WORK TO COMPLETE »
Copy the data from the line that contains "red brick E8:F8" to its last line, exactly, including both of those lines and leaving out everything before.

SOURCE DATA »
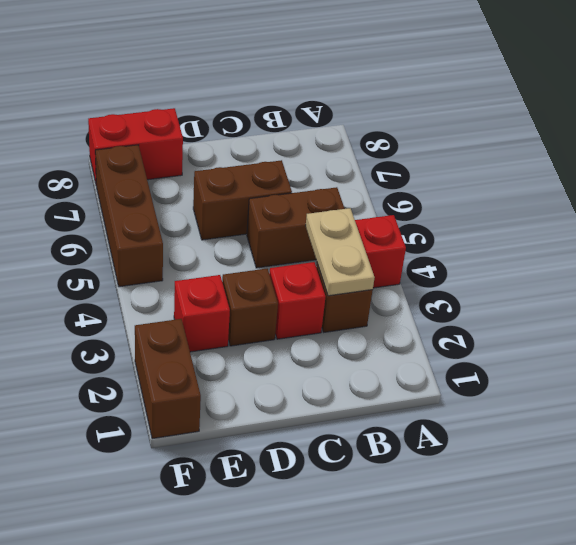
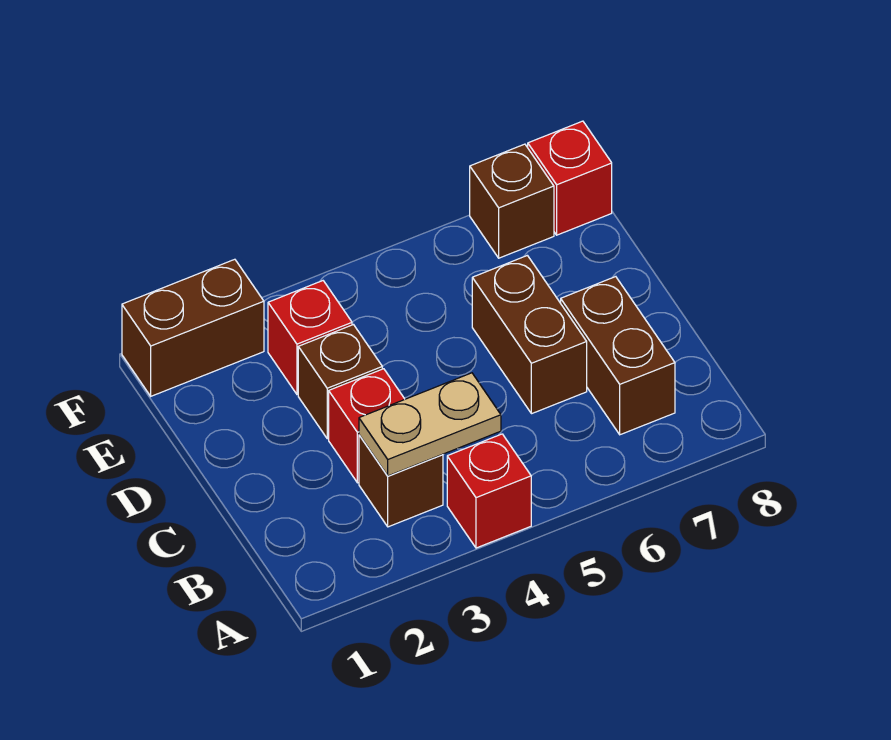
brown brick B5:C5 level 1 -> brown brick B7:C7 level 1
red brick E8:F8 level 1 -> red brick F8 level 1
brown brick F5:F7 level 1 -> brown brick F7 level 1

RESPONSE AREA »
red brick E8:F8 level 1 -> red brick F8 level 1
brown brick F5:F7 level 1 -> brown brick F7 level 1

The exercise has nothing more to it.